**Exercise brief:** Each record beneath this line should be returned exactly as it is.

[Before-and-after change records]
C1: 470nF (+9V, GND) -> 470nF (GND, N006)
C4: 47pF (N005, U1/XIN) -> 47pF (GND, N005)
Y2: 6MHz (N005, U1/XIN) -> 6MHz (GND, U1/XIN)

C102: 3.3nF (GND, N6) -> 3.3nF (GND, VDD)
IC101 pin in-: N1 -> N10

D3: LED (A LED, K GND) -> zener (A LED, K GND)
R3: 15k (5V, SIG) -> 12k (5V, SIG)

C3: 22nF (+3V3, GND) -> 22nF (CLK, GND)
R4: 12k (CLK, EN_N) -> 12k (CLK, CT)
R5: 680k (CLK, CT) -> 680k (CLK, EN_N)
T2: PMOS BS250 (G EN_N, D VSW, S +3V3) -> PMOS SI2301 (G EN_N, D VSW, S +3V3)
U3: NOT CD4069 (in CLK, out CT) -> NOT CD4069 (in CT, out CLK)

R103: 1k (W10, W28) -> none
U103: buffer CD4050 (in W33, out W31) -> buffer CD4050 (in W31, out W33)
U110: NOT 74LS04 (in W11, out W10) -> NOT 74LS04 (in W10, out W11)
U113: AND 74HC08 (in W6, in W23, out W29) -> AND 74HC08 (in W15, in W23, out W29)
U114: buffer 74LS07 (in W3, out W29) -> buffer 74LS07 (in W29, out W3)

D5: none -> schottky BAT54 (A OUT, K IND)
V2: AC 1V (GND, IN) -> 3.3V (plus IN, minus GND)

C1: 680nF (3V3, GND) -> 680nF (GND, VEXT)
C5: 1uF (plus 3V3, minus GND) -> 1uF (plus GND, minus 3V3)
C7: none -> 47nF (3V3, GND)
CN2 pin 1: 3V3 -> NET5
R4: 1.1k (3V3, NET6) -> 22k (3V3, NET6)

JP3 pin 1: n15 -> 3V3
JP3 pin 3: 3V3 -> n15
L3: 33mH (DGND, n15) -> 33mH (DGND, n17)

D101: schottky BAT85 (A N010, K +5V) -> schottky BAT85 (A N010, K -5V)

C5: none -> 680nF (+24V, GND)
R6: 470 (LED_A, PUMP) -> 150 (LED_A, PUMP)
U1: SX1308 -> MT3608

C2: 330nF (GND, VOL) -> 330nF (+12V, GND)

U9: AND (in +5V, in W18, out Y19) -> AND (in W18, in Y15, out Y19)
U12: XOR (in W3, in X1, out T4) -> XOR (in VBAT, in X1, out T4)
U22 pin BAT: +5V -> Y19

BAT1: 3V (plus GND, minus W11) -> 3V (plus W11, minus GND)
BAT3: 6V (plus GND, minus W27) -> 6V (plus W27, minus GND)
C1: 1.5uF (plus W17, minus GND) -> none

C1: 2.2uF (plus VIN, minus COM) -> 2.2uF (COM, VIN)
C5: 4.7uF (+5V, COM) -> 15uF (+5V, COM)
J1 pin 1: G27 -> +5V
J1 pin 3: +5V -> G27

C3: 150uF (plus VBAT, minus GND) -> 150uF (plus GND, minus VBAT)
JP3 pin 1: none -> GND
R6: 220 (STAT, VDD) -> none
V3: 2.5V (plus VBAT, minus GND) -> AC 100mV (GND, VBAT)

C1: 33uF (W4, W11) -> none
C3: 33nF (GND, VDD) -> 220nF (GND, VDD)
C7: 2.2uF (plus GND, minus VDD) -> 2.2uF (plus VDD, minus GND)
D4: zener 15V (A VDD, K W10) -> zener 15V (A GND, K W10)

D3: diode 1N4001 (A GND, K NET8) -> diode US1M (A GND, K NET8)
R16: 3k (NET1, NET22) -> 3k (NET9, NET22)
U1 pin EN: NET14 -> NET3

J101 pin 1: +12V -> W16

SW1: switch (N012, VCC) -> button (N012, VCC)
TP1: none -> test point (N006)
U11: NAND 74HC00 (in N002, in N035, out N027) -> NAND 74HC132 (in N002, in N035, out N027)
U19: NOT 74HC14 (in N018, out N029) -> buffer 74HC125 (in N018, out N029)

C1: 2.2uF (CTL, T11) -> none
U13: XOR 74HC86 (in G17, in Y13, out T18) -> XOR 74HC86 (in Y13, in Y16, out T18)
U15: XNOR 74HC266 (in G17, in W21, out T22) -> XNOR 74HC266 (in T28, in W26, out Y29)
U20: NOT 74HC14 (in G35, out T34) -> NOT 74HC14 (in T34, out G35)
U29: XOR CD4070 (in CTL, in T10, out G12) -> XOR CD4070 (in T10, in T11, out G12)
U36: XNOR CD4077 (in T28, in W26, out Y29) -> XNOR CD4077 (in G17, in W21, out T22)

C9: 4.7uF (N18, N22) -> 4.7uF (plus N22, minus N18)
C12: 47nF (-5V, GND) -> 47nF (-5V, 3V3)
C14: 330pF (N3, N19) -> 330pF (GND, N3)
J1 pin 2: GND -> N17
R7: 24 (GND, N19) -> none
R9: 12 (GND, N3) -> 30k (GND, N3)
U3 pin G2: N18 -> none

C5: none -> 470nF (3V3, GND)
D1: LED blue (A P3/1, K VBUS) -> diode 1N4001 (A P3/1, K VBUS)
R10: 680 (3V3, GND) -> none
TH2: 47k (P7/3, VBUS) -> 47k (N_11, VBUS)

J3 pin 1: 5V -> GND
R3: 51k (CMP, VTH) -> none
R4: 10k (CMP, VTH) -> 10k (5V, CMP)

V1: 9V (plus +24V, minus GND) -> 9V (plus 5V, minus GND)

**Solution to the problem:**
C1: 470nF (+9V, GND) -> 470nF (GND, N006)
C4: 47pF (N005, U1/XIN) -> 47pF (GND, N005)
Y2: 6MHz (N005, U1/XIN) -> 6MHz (GND, U1/XIN)

C102: 3.3nF (GND, N6) -> 3.3nF (GND, VDD)
IC101 pin in-: N1 -> N10

D3: LED (A LED, K GND) -> zener (A LED, K GND)
R3: 15k (5V, SIG) -> 12k (5V, SIG)

C3: 22nF (+3V3, GND) -> 22nF (CLK, GND)
R4: 12k (CLK, EN_N) -> 12k (CLK, CT)
R5: 680k (CLK, CT) -> 680k (CLK, EN_N)
T2: PMOS BS250 (G EN_N, D VSW, S +3V3) -> PMOS SI2301 (G EN_N, D VSW, S +3V3)
U3: NOT CD4069 (in CLK, out CT) -> NOT CD4069 (in CT, out CLK)

R103: 1k (W10, W28) -> none
U103: buffer CD4050 (in W33, out W31) -> buffer CD4050 (in W31, out W33)
U110: NOT 74LS04 (in W11, out W10) -> NOT 74LS04 (in W10, out W11)
U113: AND 74HC08 (in W6, in W23, out W29) -> AND 74HC08 (in W15, in W23, out W29)
U114: buffer 74LS07 (in W3, out W29) -> buffer 74LS07 (in W29, out W3)

D5: none -> schottky BAT54 (A OUT, K IND)
V2: AC 1V (GND, IN) -> 3.3V (plus IN, minus GND)

C1: 680nF (3V3, GND) -> 680nF (GND, VEXT)
C5: 1uF (plus 3V3, minus GND) -> 1uF (plus GND, minus 3V3)
C7: none -> 47nF (3V3, GND)
CN2 pin 1: 3V3 -> NET5
R4: 1.1k (3V3, NET6) -> 22k (3V3, NET6)

JP3 pin 1: n15 -> 3V3
JP3 pin 3: 3V3 -> n15
L3: 33mH (DGND, n15) -> 33mH (DGND, n17)

D101: schottky BAT85 (A N010, K +5V) -> schottky BAT85 (A N010, K -5V)

C5: none -> 680nF (+24V, GND)
R6: 470 (LED_A, PUMP) -> 150 (LED_A, PUMP)
U1: SX1308 -> MT3608

C2: 330nF (GND, VOL) -> 330nF (+12V, GND)

U9: AND (in +5V, in W18, out Y19) -> AND (in W18, in Y15, out Y19)
U12: XOR (in W3, in X1, out T4) -> XOR (in VBAT, in X1, out T4)
U22 pin BAT: +5V -> Y19

BAT1: 3V (plus GND, minus W11) -> 3V (plus W11, minus GND)
BAT3: 6V (plus GND, minus W27) -> 6V (plus W27, minus GND)
C1: 1.5uF (plus W17, minus GND) -> none

C1: 2.2uF (plus VIN, minus COM) -> 2.2uF (COM, VIN)
C5: 4.7uF (+5V, COM) -> 15uF (+5V, COM)
J1 pin 1: G27 -> +5V
J1 pin 3: +5V -> G27

C3: 150uF (plus VBAT, minus GND) -> 150uF (plus GND, minus VBAT)
JP3 pin 1: none -> GND
R6: 220 (STAT, VDD) -> none
V3: 2.5V (plus VBAT, minus GND) -> AC 100mV (GND, VBAT)

C1: 33uF (W4, W11) -> none
C3: 33nF (GND, VDD) -> 220nF (GND, VDD)
C7: 2.2uF (plus GND, minus VDD) -> 2.2uF (plus VDD, minus GND)
D4: zener 15V (A VDD, K W10) -> zener 15V (A GND, K W10)

D3: diode 1N4001 (A GND, K NET8) -> diode US1M (A GND, K NET8)
R16: 3k (NET1, NET22) -> 3k (NET9, NET22)
U1 pin EN: NET14 -> NET3

J101 pin 1: +12V -> W16

SW1: switch (N012, VCC) -> button (N012, VCC)
TP1: none -> test point (N006)
U11: NAND 74HC00 (in N002, in N035, out N027) -> NAND 74HC132 (in N002, in N035, out N027)
U19: NOT 74HC14 (in N018, out N029) -> buffer 74HC125 (in N018, out N029)

C1: 2.2uF (CTL, T11) -> none
U13: XOR 74HC86 (in G17, in Y13, out T18) -> XOR 74HC86 (in Y13, in Y16, out T18)
U15: XNOR 74HC266 (in G17, in W21, out T22) -> XNOR 74HC266 (in T28, in W26, out Y29)
U20: NOT 74HC14 (in G35, out T34) -> NOT 74HC14 (in T34, out G35)
U29: XOR CD4070 (in CTL, in T10, out G12) -> XOR CD4070 (in T10, in T11, out G12)
U36: XNOR CD4077 (in T28, in W26, out Y29) -> XNOR CD4077 (in G17, in W21, out T22)

C9: 4.7uF (N18, N22) -> 4.7uF (plus N22, minus N18)
C12: 47nF (-5V, GND) -> 47nF (-5V, 3V3)
C14: 330pF (N3, N19) -> 330pF (GND, N3)
J1 pin 2: GND -> N17
R7: 24 (GND, N19) -> none
R9: 12 (GND, N3) -> 30k (GND, N3)
U3 pin G2: N18 -> none

C5: none -> 470nF (3V3, GND)
D1: LED blue (A P3/1, K VBUS) -> diode 1N4001 (A P3/1, K VBUS)
R10: 680 (3V3, GND) -> none
TH2: 47k (P7/3, VBUS) -> 47k (N_11, VBUS)

J3 pin 1: 5V -> GND
R3: 51k (CMP, VTH) -> none
R4: 10k (CMP, VTH) -> 10k (5V, CMP)

V1: 9V (plus +24V, minus GND) -> 9V (plus 5V, minus GND)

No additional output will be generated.